(Revision comparison data)
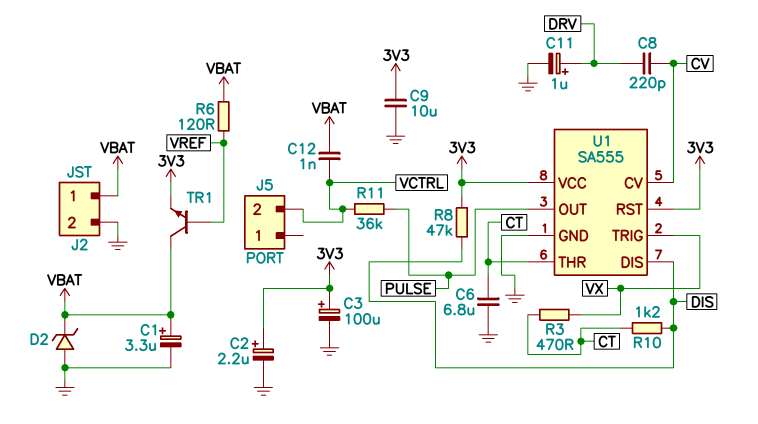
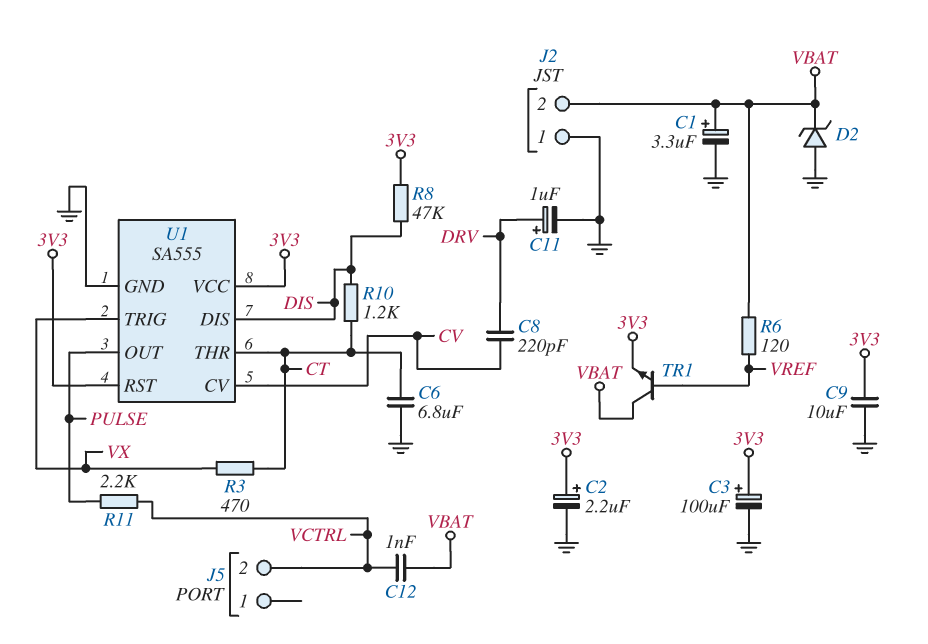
J2 pin 1: VBAT -> GND
J2 pin 2: GND -> VBAT
R11: 36k (PULSE, VCTRL) -> 2.2k (PULSE, VCTRL)

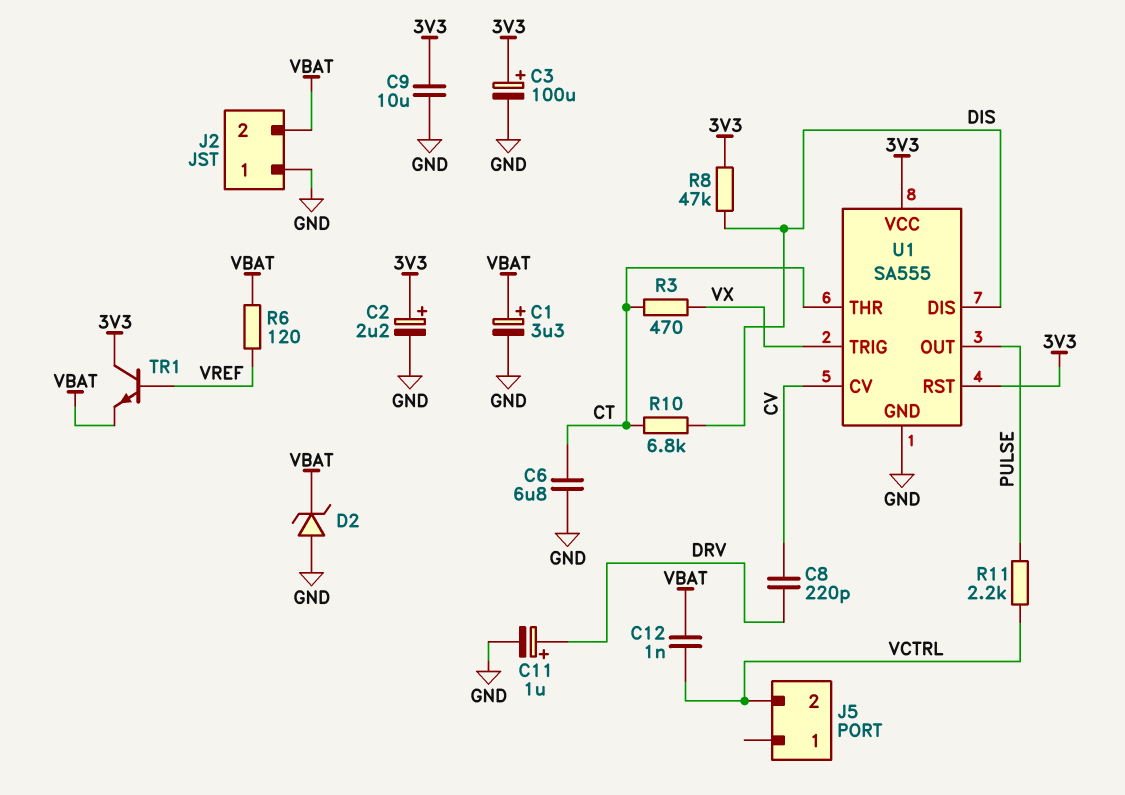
R10: 1.2k (CT, DIS) -> 6.8k (CT, DIS)
TR1: NPN (B VREF, C VBAT, E 3V3) -> NPN (B VREF, C 3V3, E VBAT)

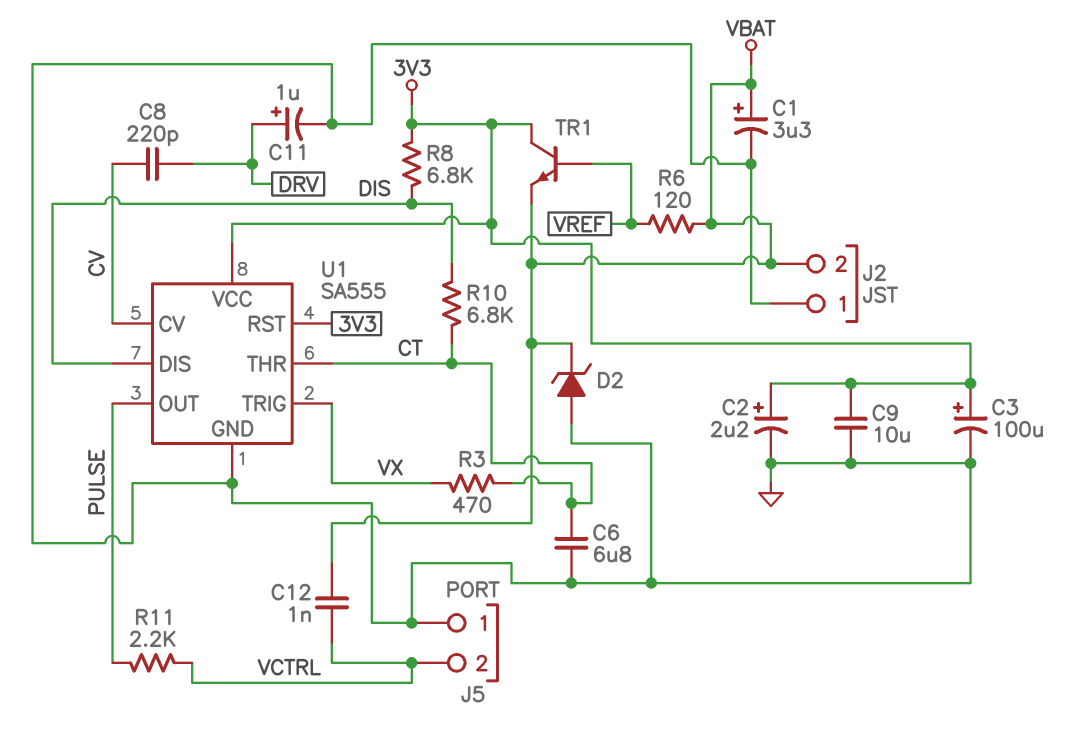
J5 pin 1: none -> GND
R8: 47k (3V3, DIS) -> 6.8k (3V3, DIS)

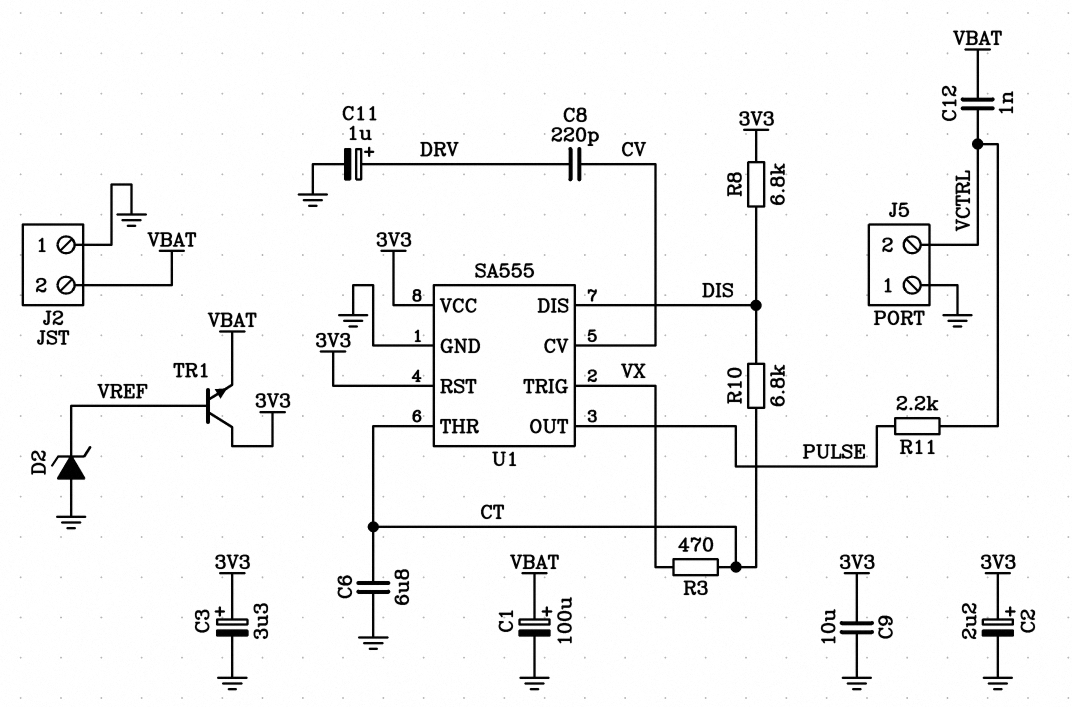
C1: 3.3uF (plus VBAT, minus GND) -> 100uF (plus VBAT, minus GND)
C3: 100uF (plus 3V3, minus GND) -> 3.3uF (plus 3V3, minus GND)
D2: zener (A GND, K VBAT) -> zener (A GND, K VREF)
R6: 120 (VBAT, VREF) -> none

**EXERCISE DIRECTIONS**
Every line holding the string "VREF" should be copied here, so please find those lines in the data.

**TASK SOLUTION**
TR1: NPN (B VREF, C VBAT, E 3V3) -> NPN (B VREF, C 3V3, E VBAT)
D2: zener (A GND, K VBAT) -> zener (A GND, K VREF)
R6: 120 (VBAT, VREF) -> none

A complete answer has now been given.